* _RECORDED DATA_
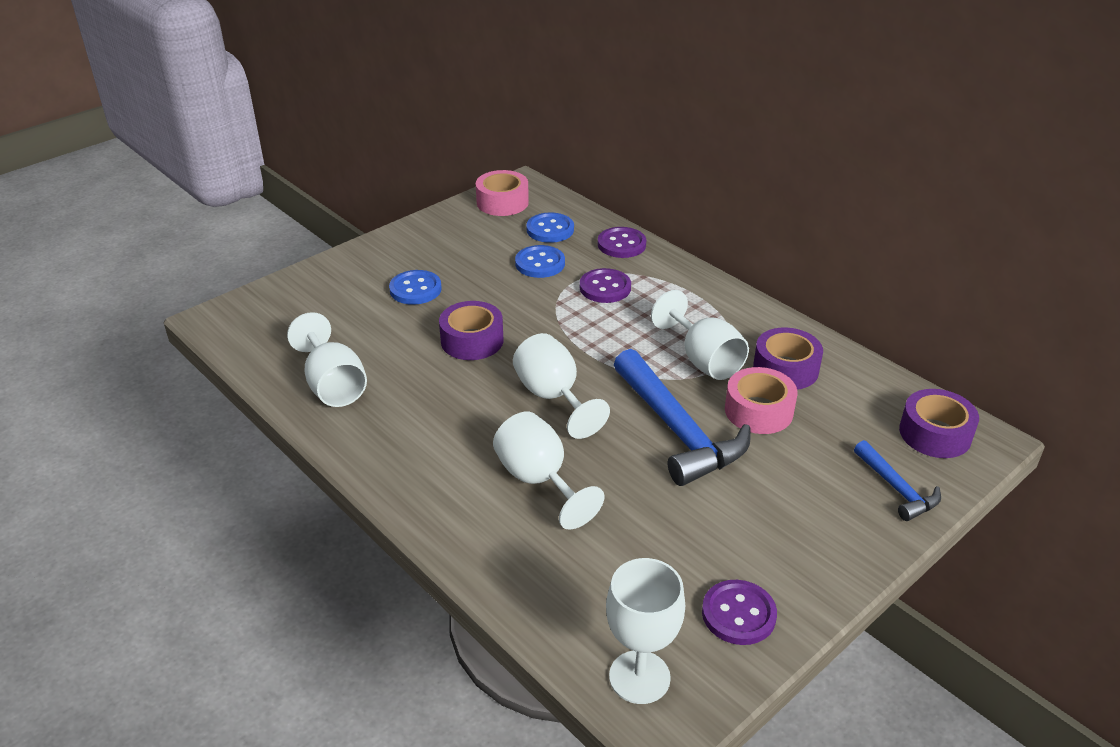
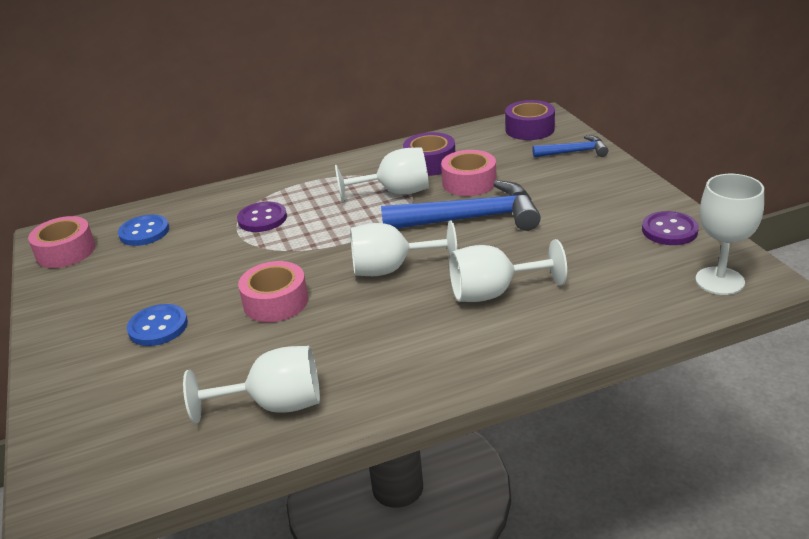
camera: 65 degrees left, 5 degrees down
(472, 340) = (275, 302): purple tape -> pink tape
(540, 263) = (192, 246): blue button -> none
(621, 244) = (208, 200): purple button -> none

* _TASK GOAL_
In the listing above, find each line with the word "button" and copy it out.

* _ANSWER TO THE PROBLEM_
(540, 263) = (192, 246): blue button -> none
(621, 244) = (208, 200): purple button -> none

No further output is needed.